Excerpted records ::
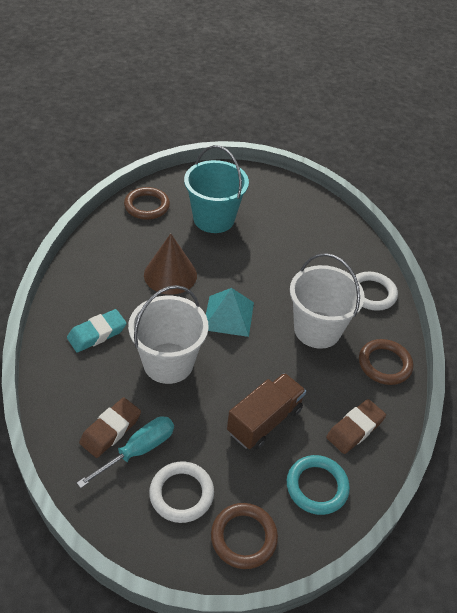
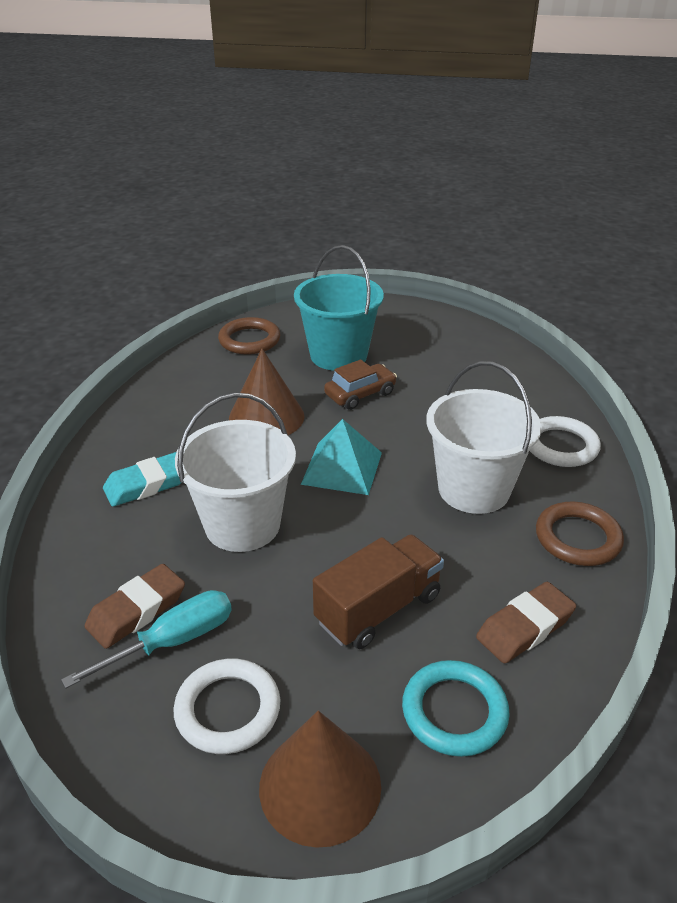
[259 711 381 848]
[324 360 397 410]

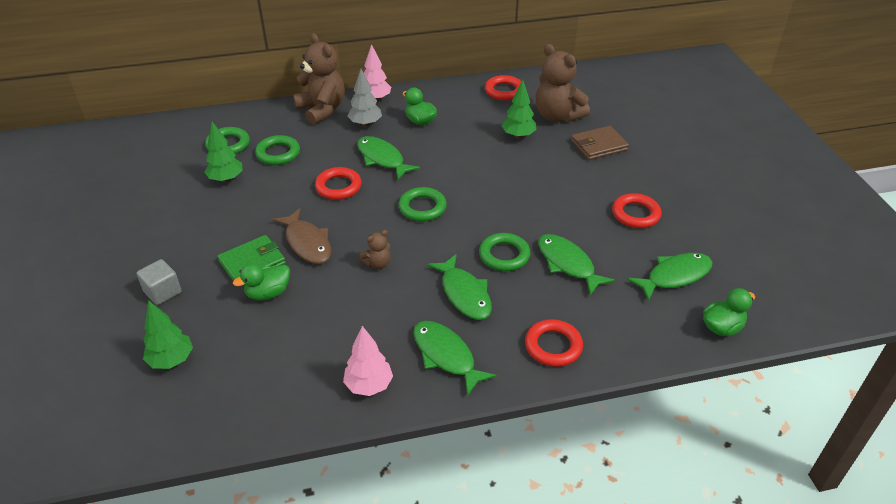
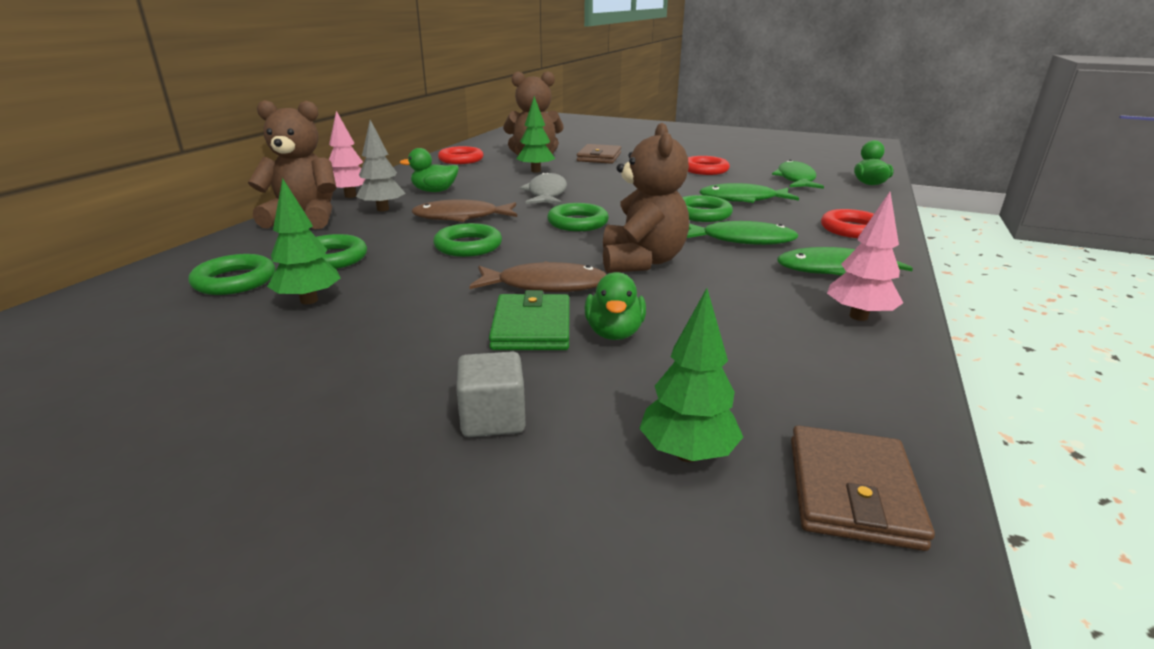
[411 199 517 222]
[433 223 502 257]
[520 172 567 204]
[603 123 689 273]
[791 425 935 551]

==

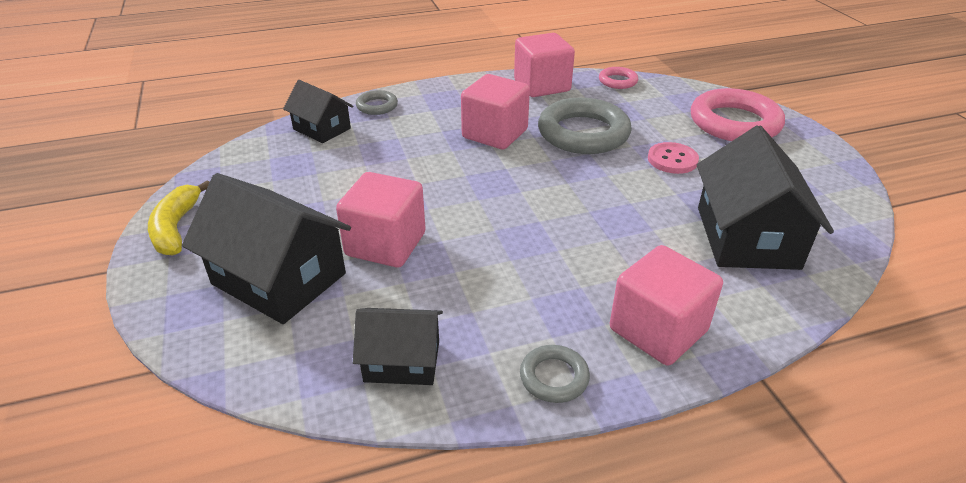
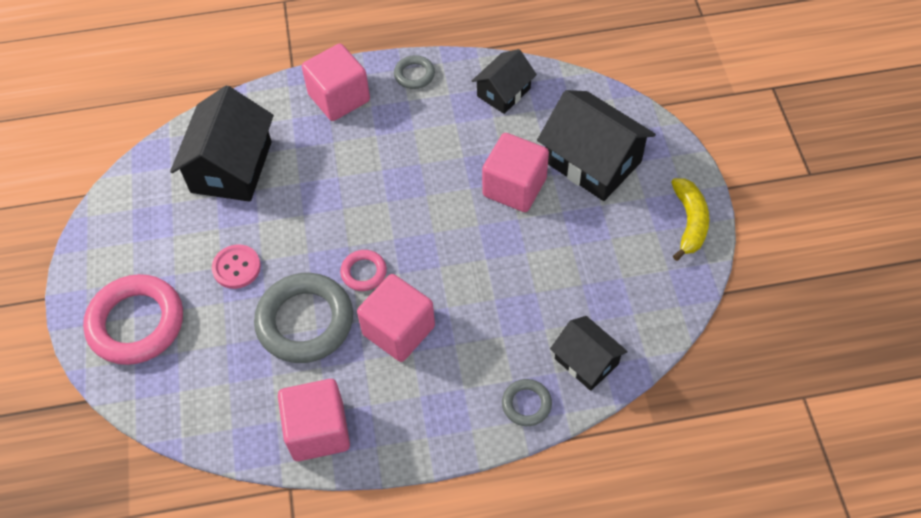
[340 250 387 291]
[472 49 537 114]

==

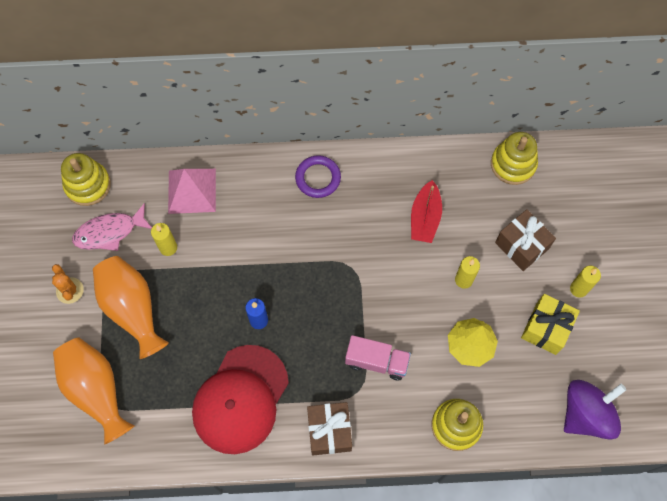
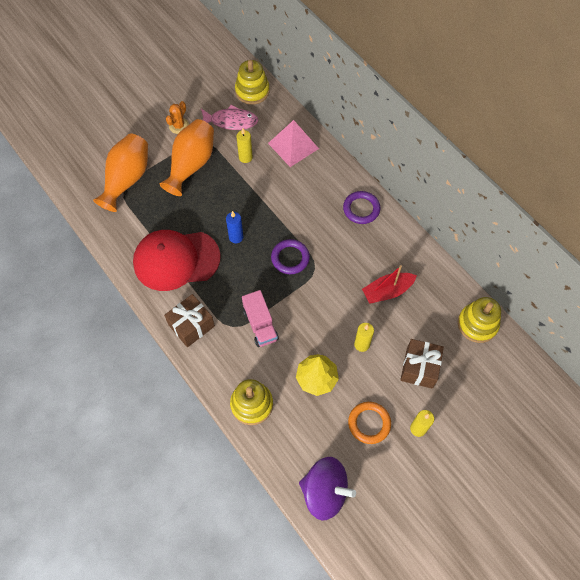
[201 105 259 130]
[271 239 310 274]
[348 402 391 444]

Directions for this task :: From the records above, copy only the lines running from the line holding "[259 711 381 848]" through the line holding "[791 425 935 551]", with no pictures.

Exercise response ::
[259 711 381 848]
[324 360 397 410]

[411 199 517 222]
[433 223 502 257]
[520 172 567 204]
[603 123 689 273]
[791 425 935 551]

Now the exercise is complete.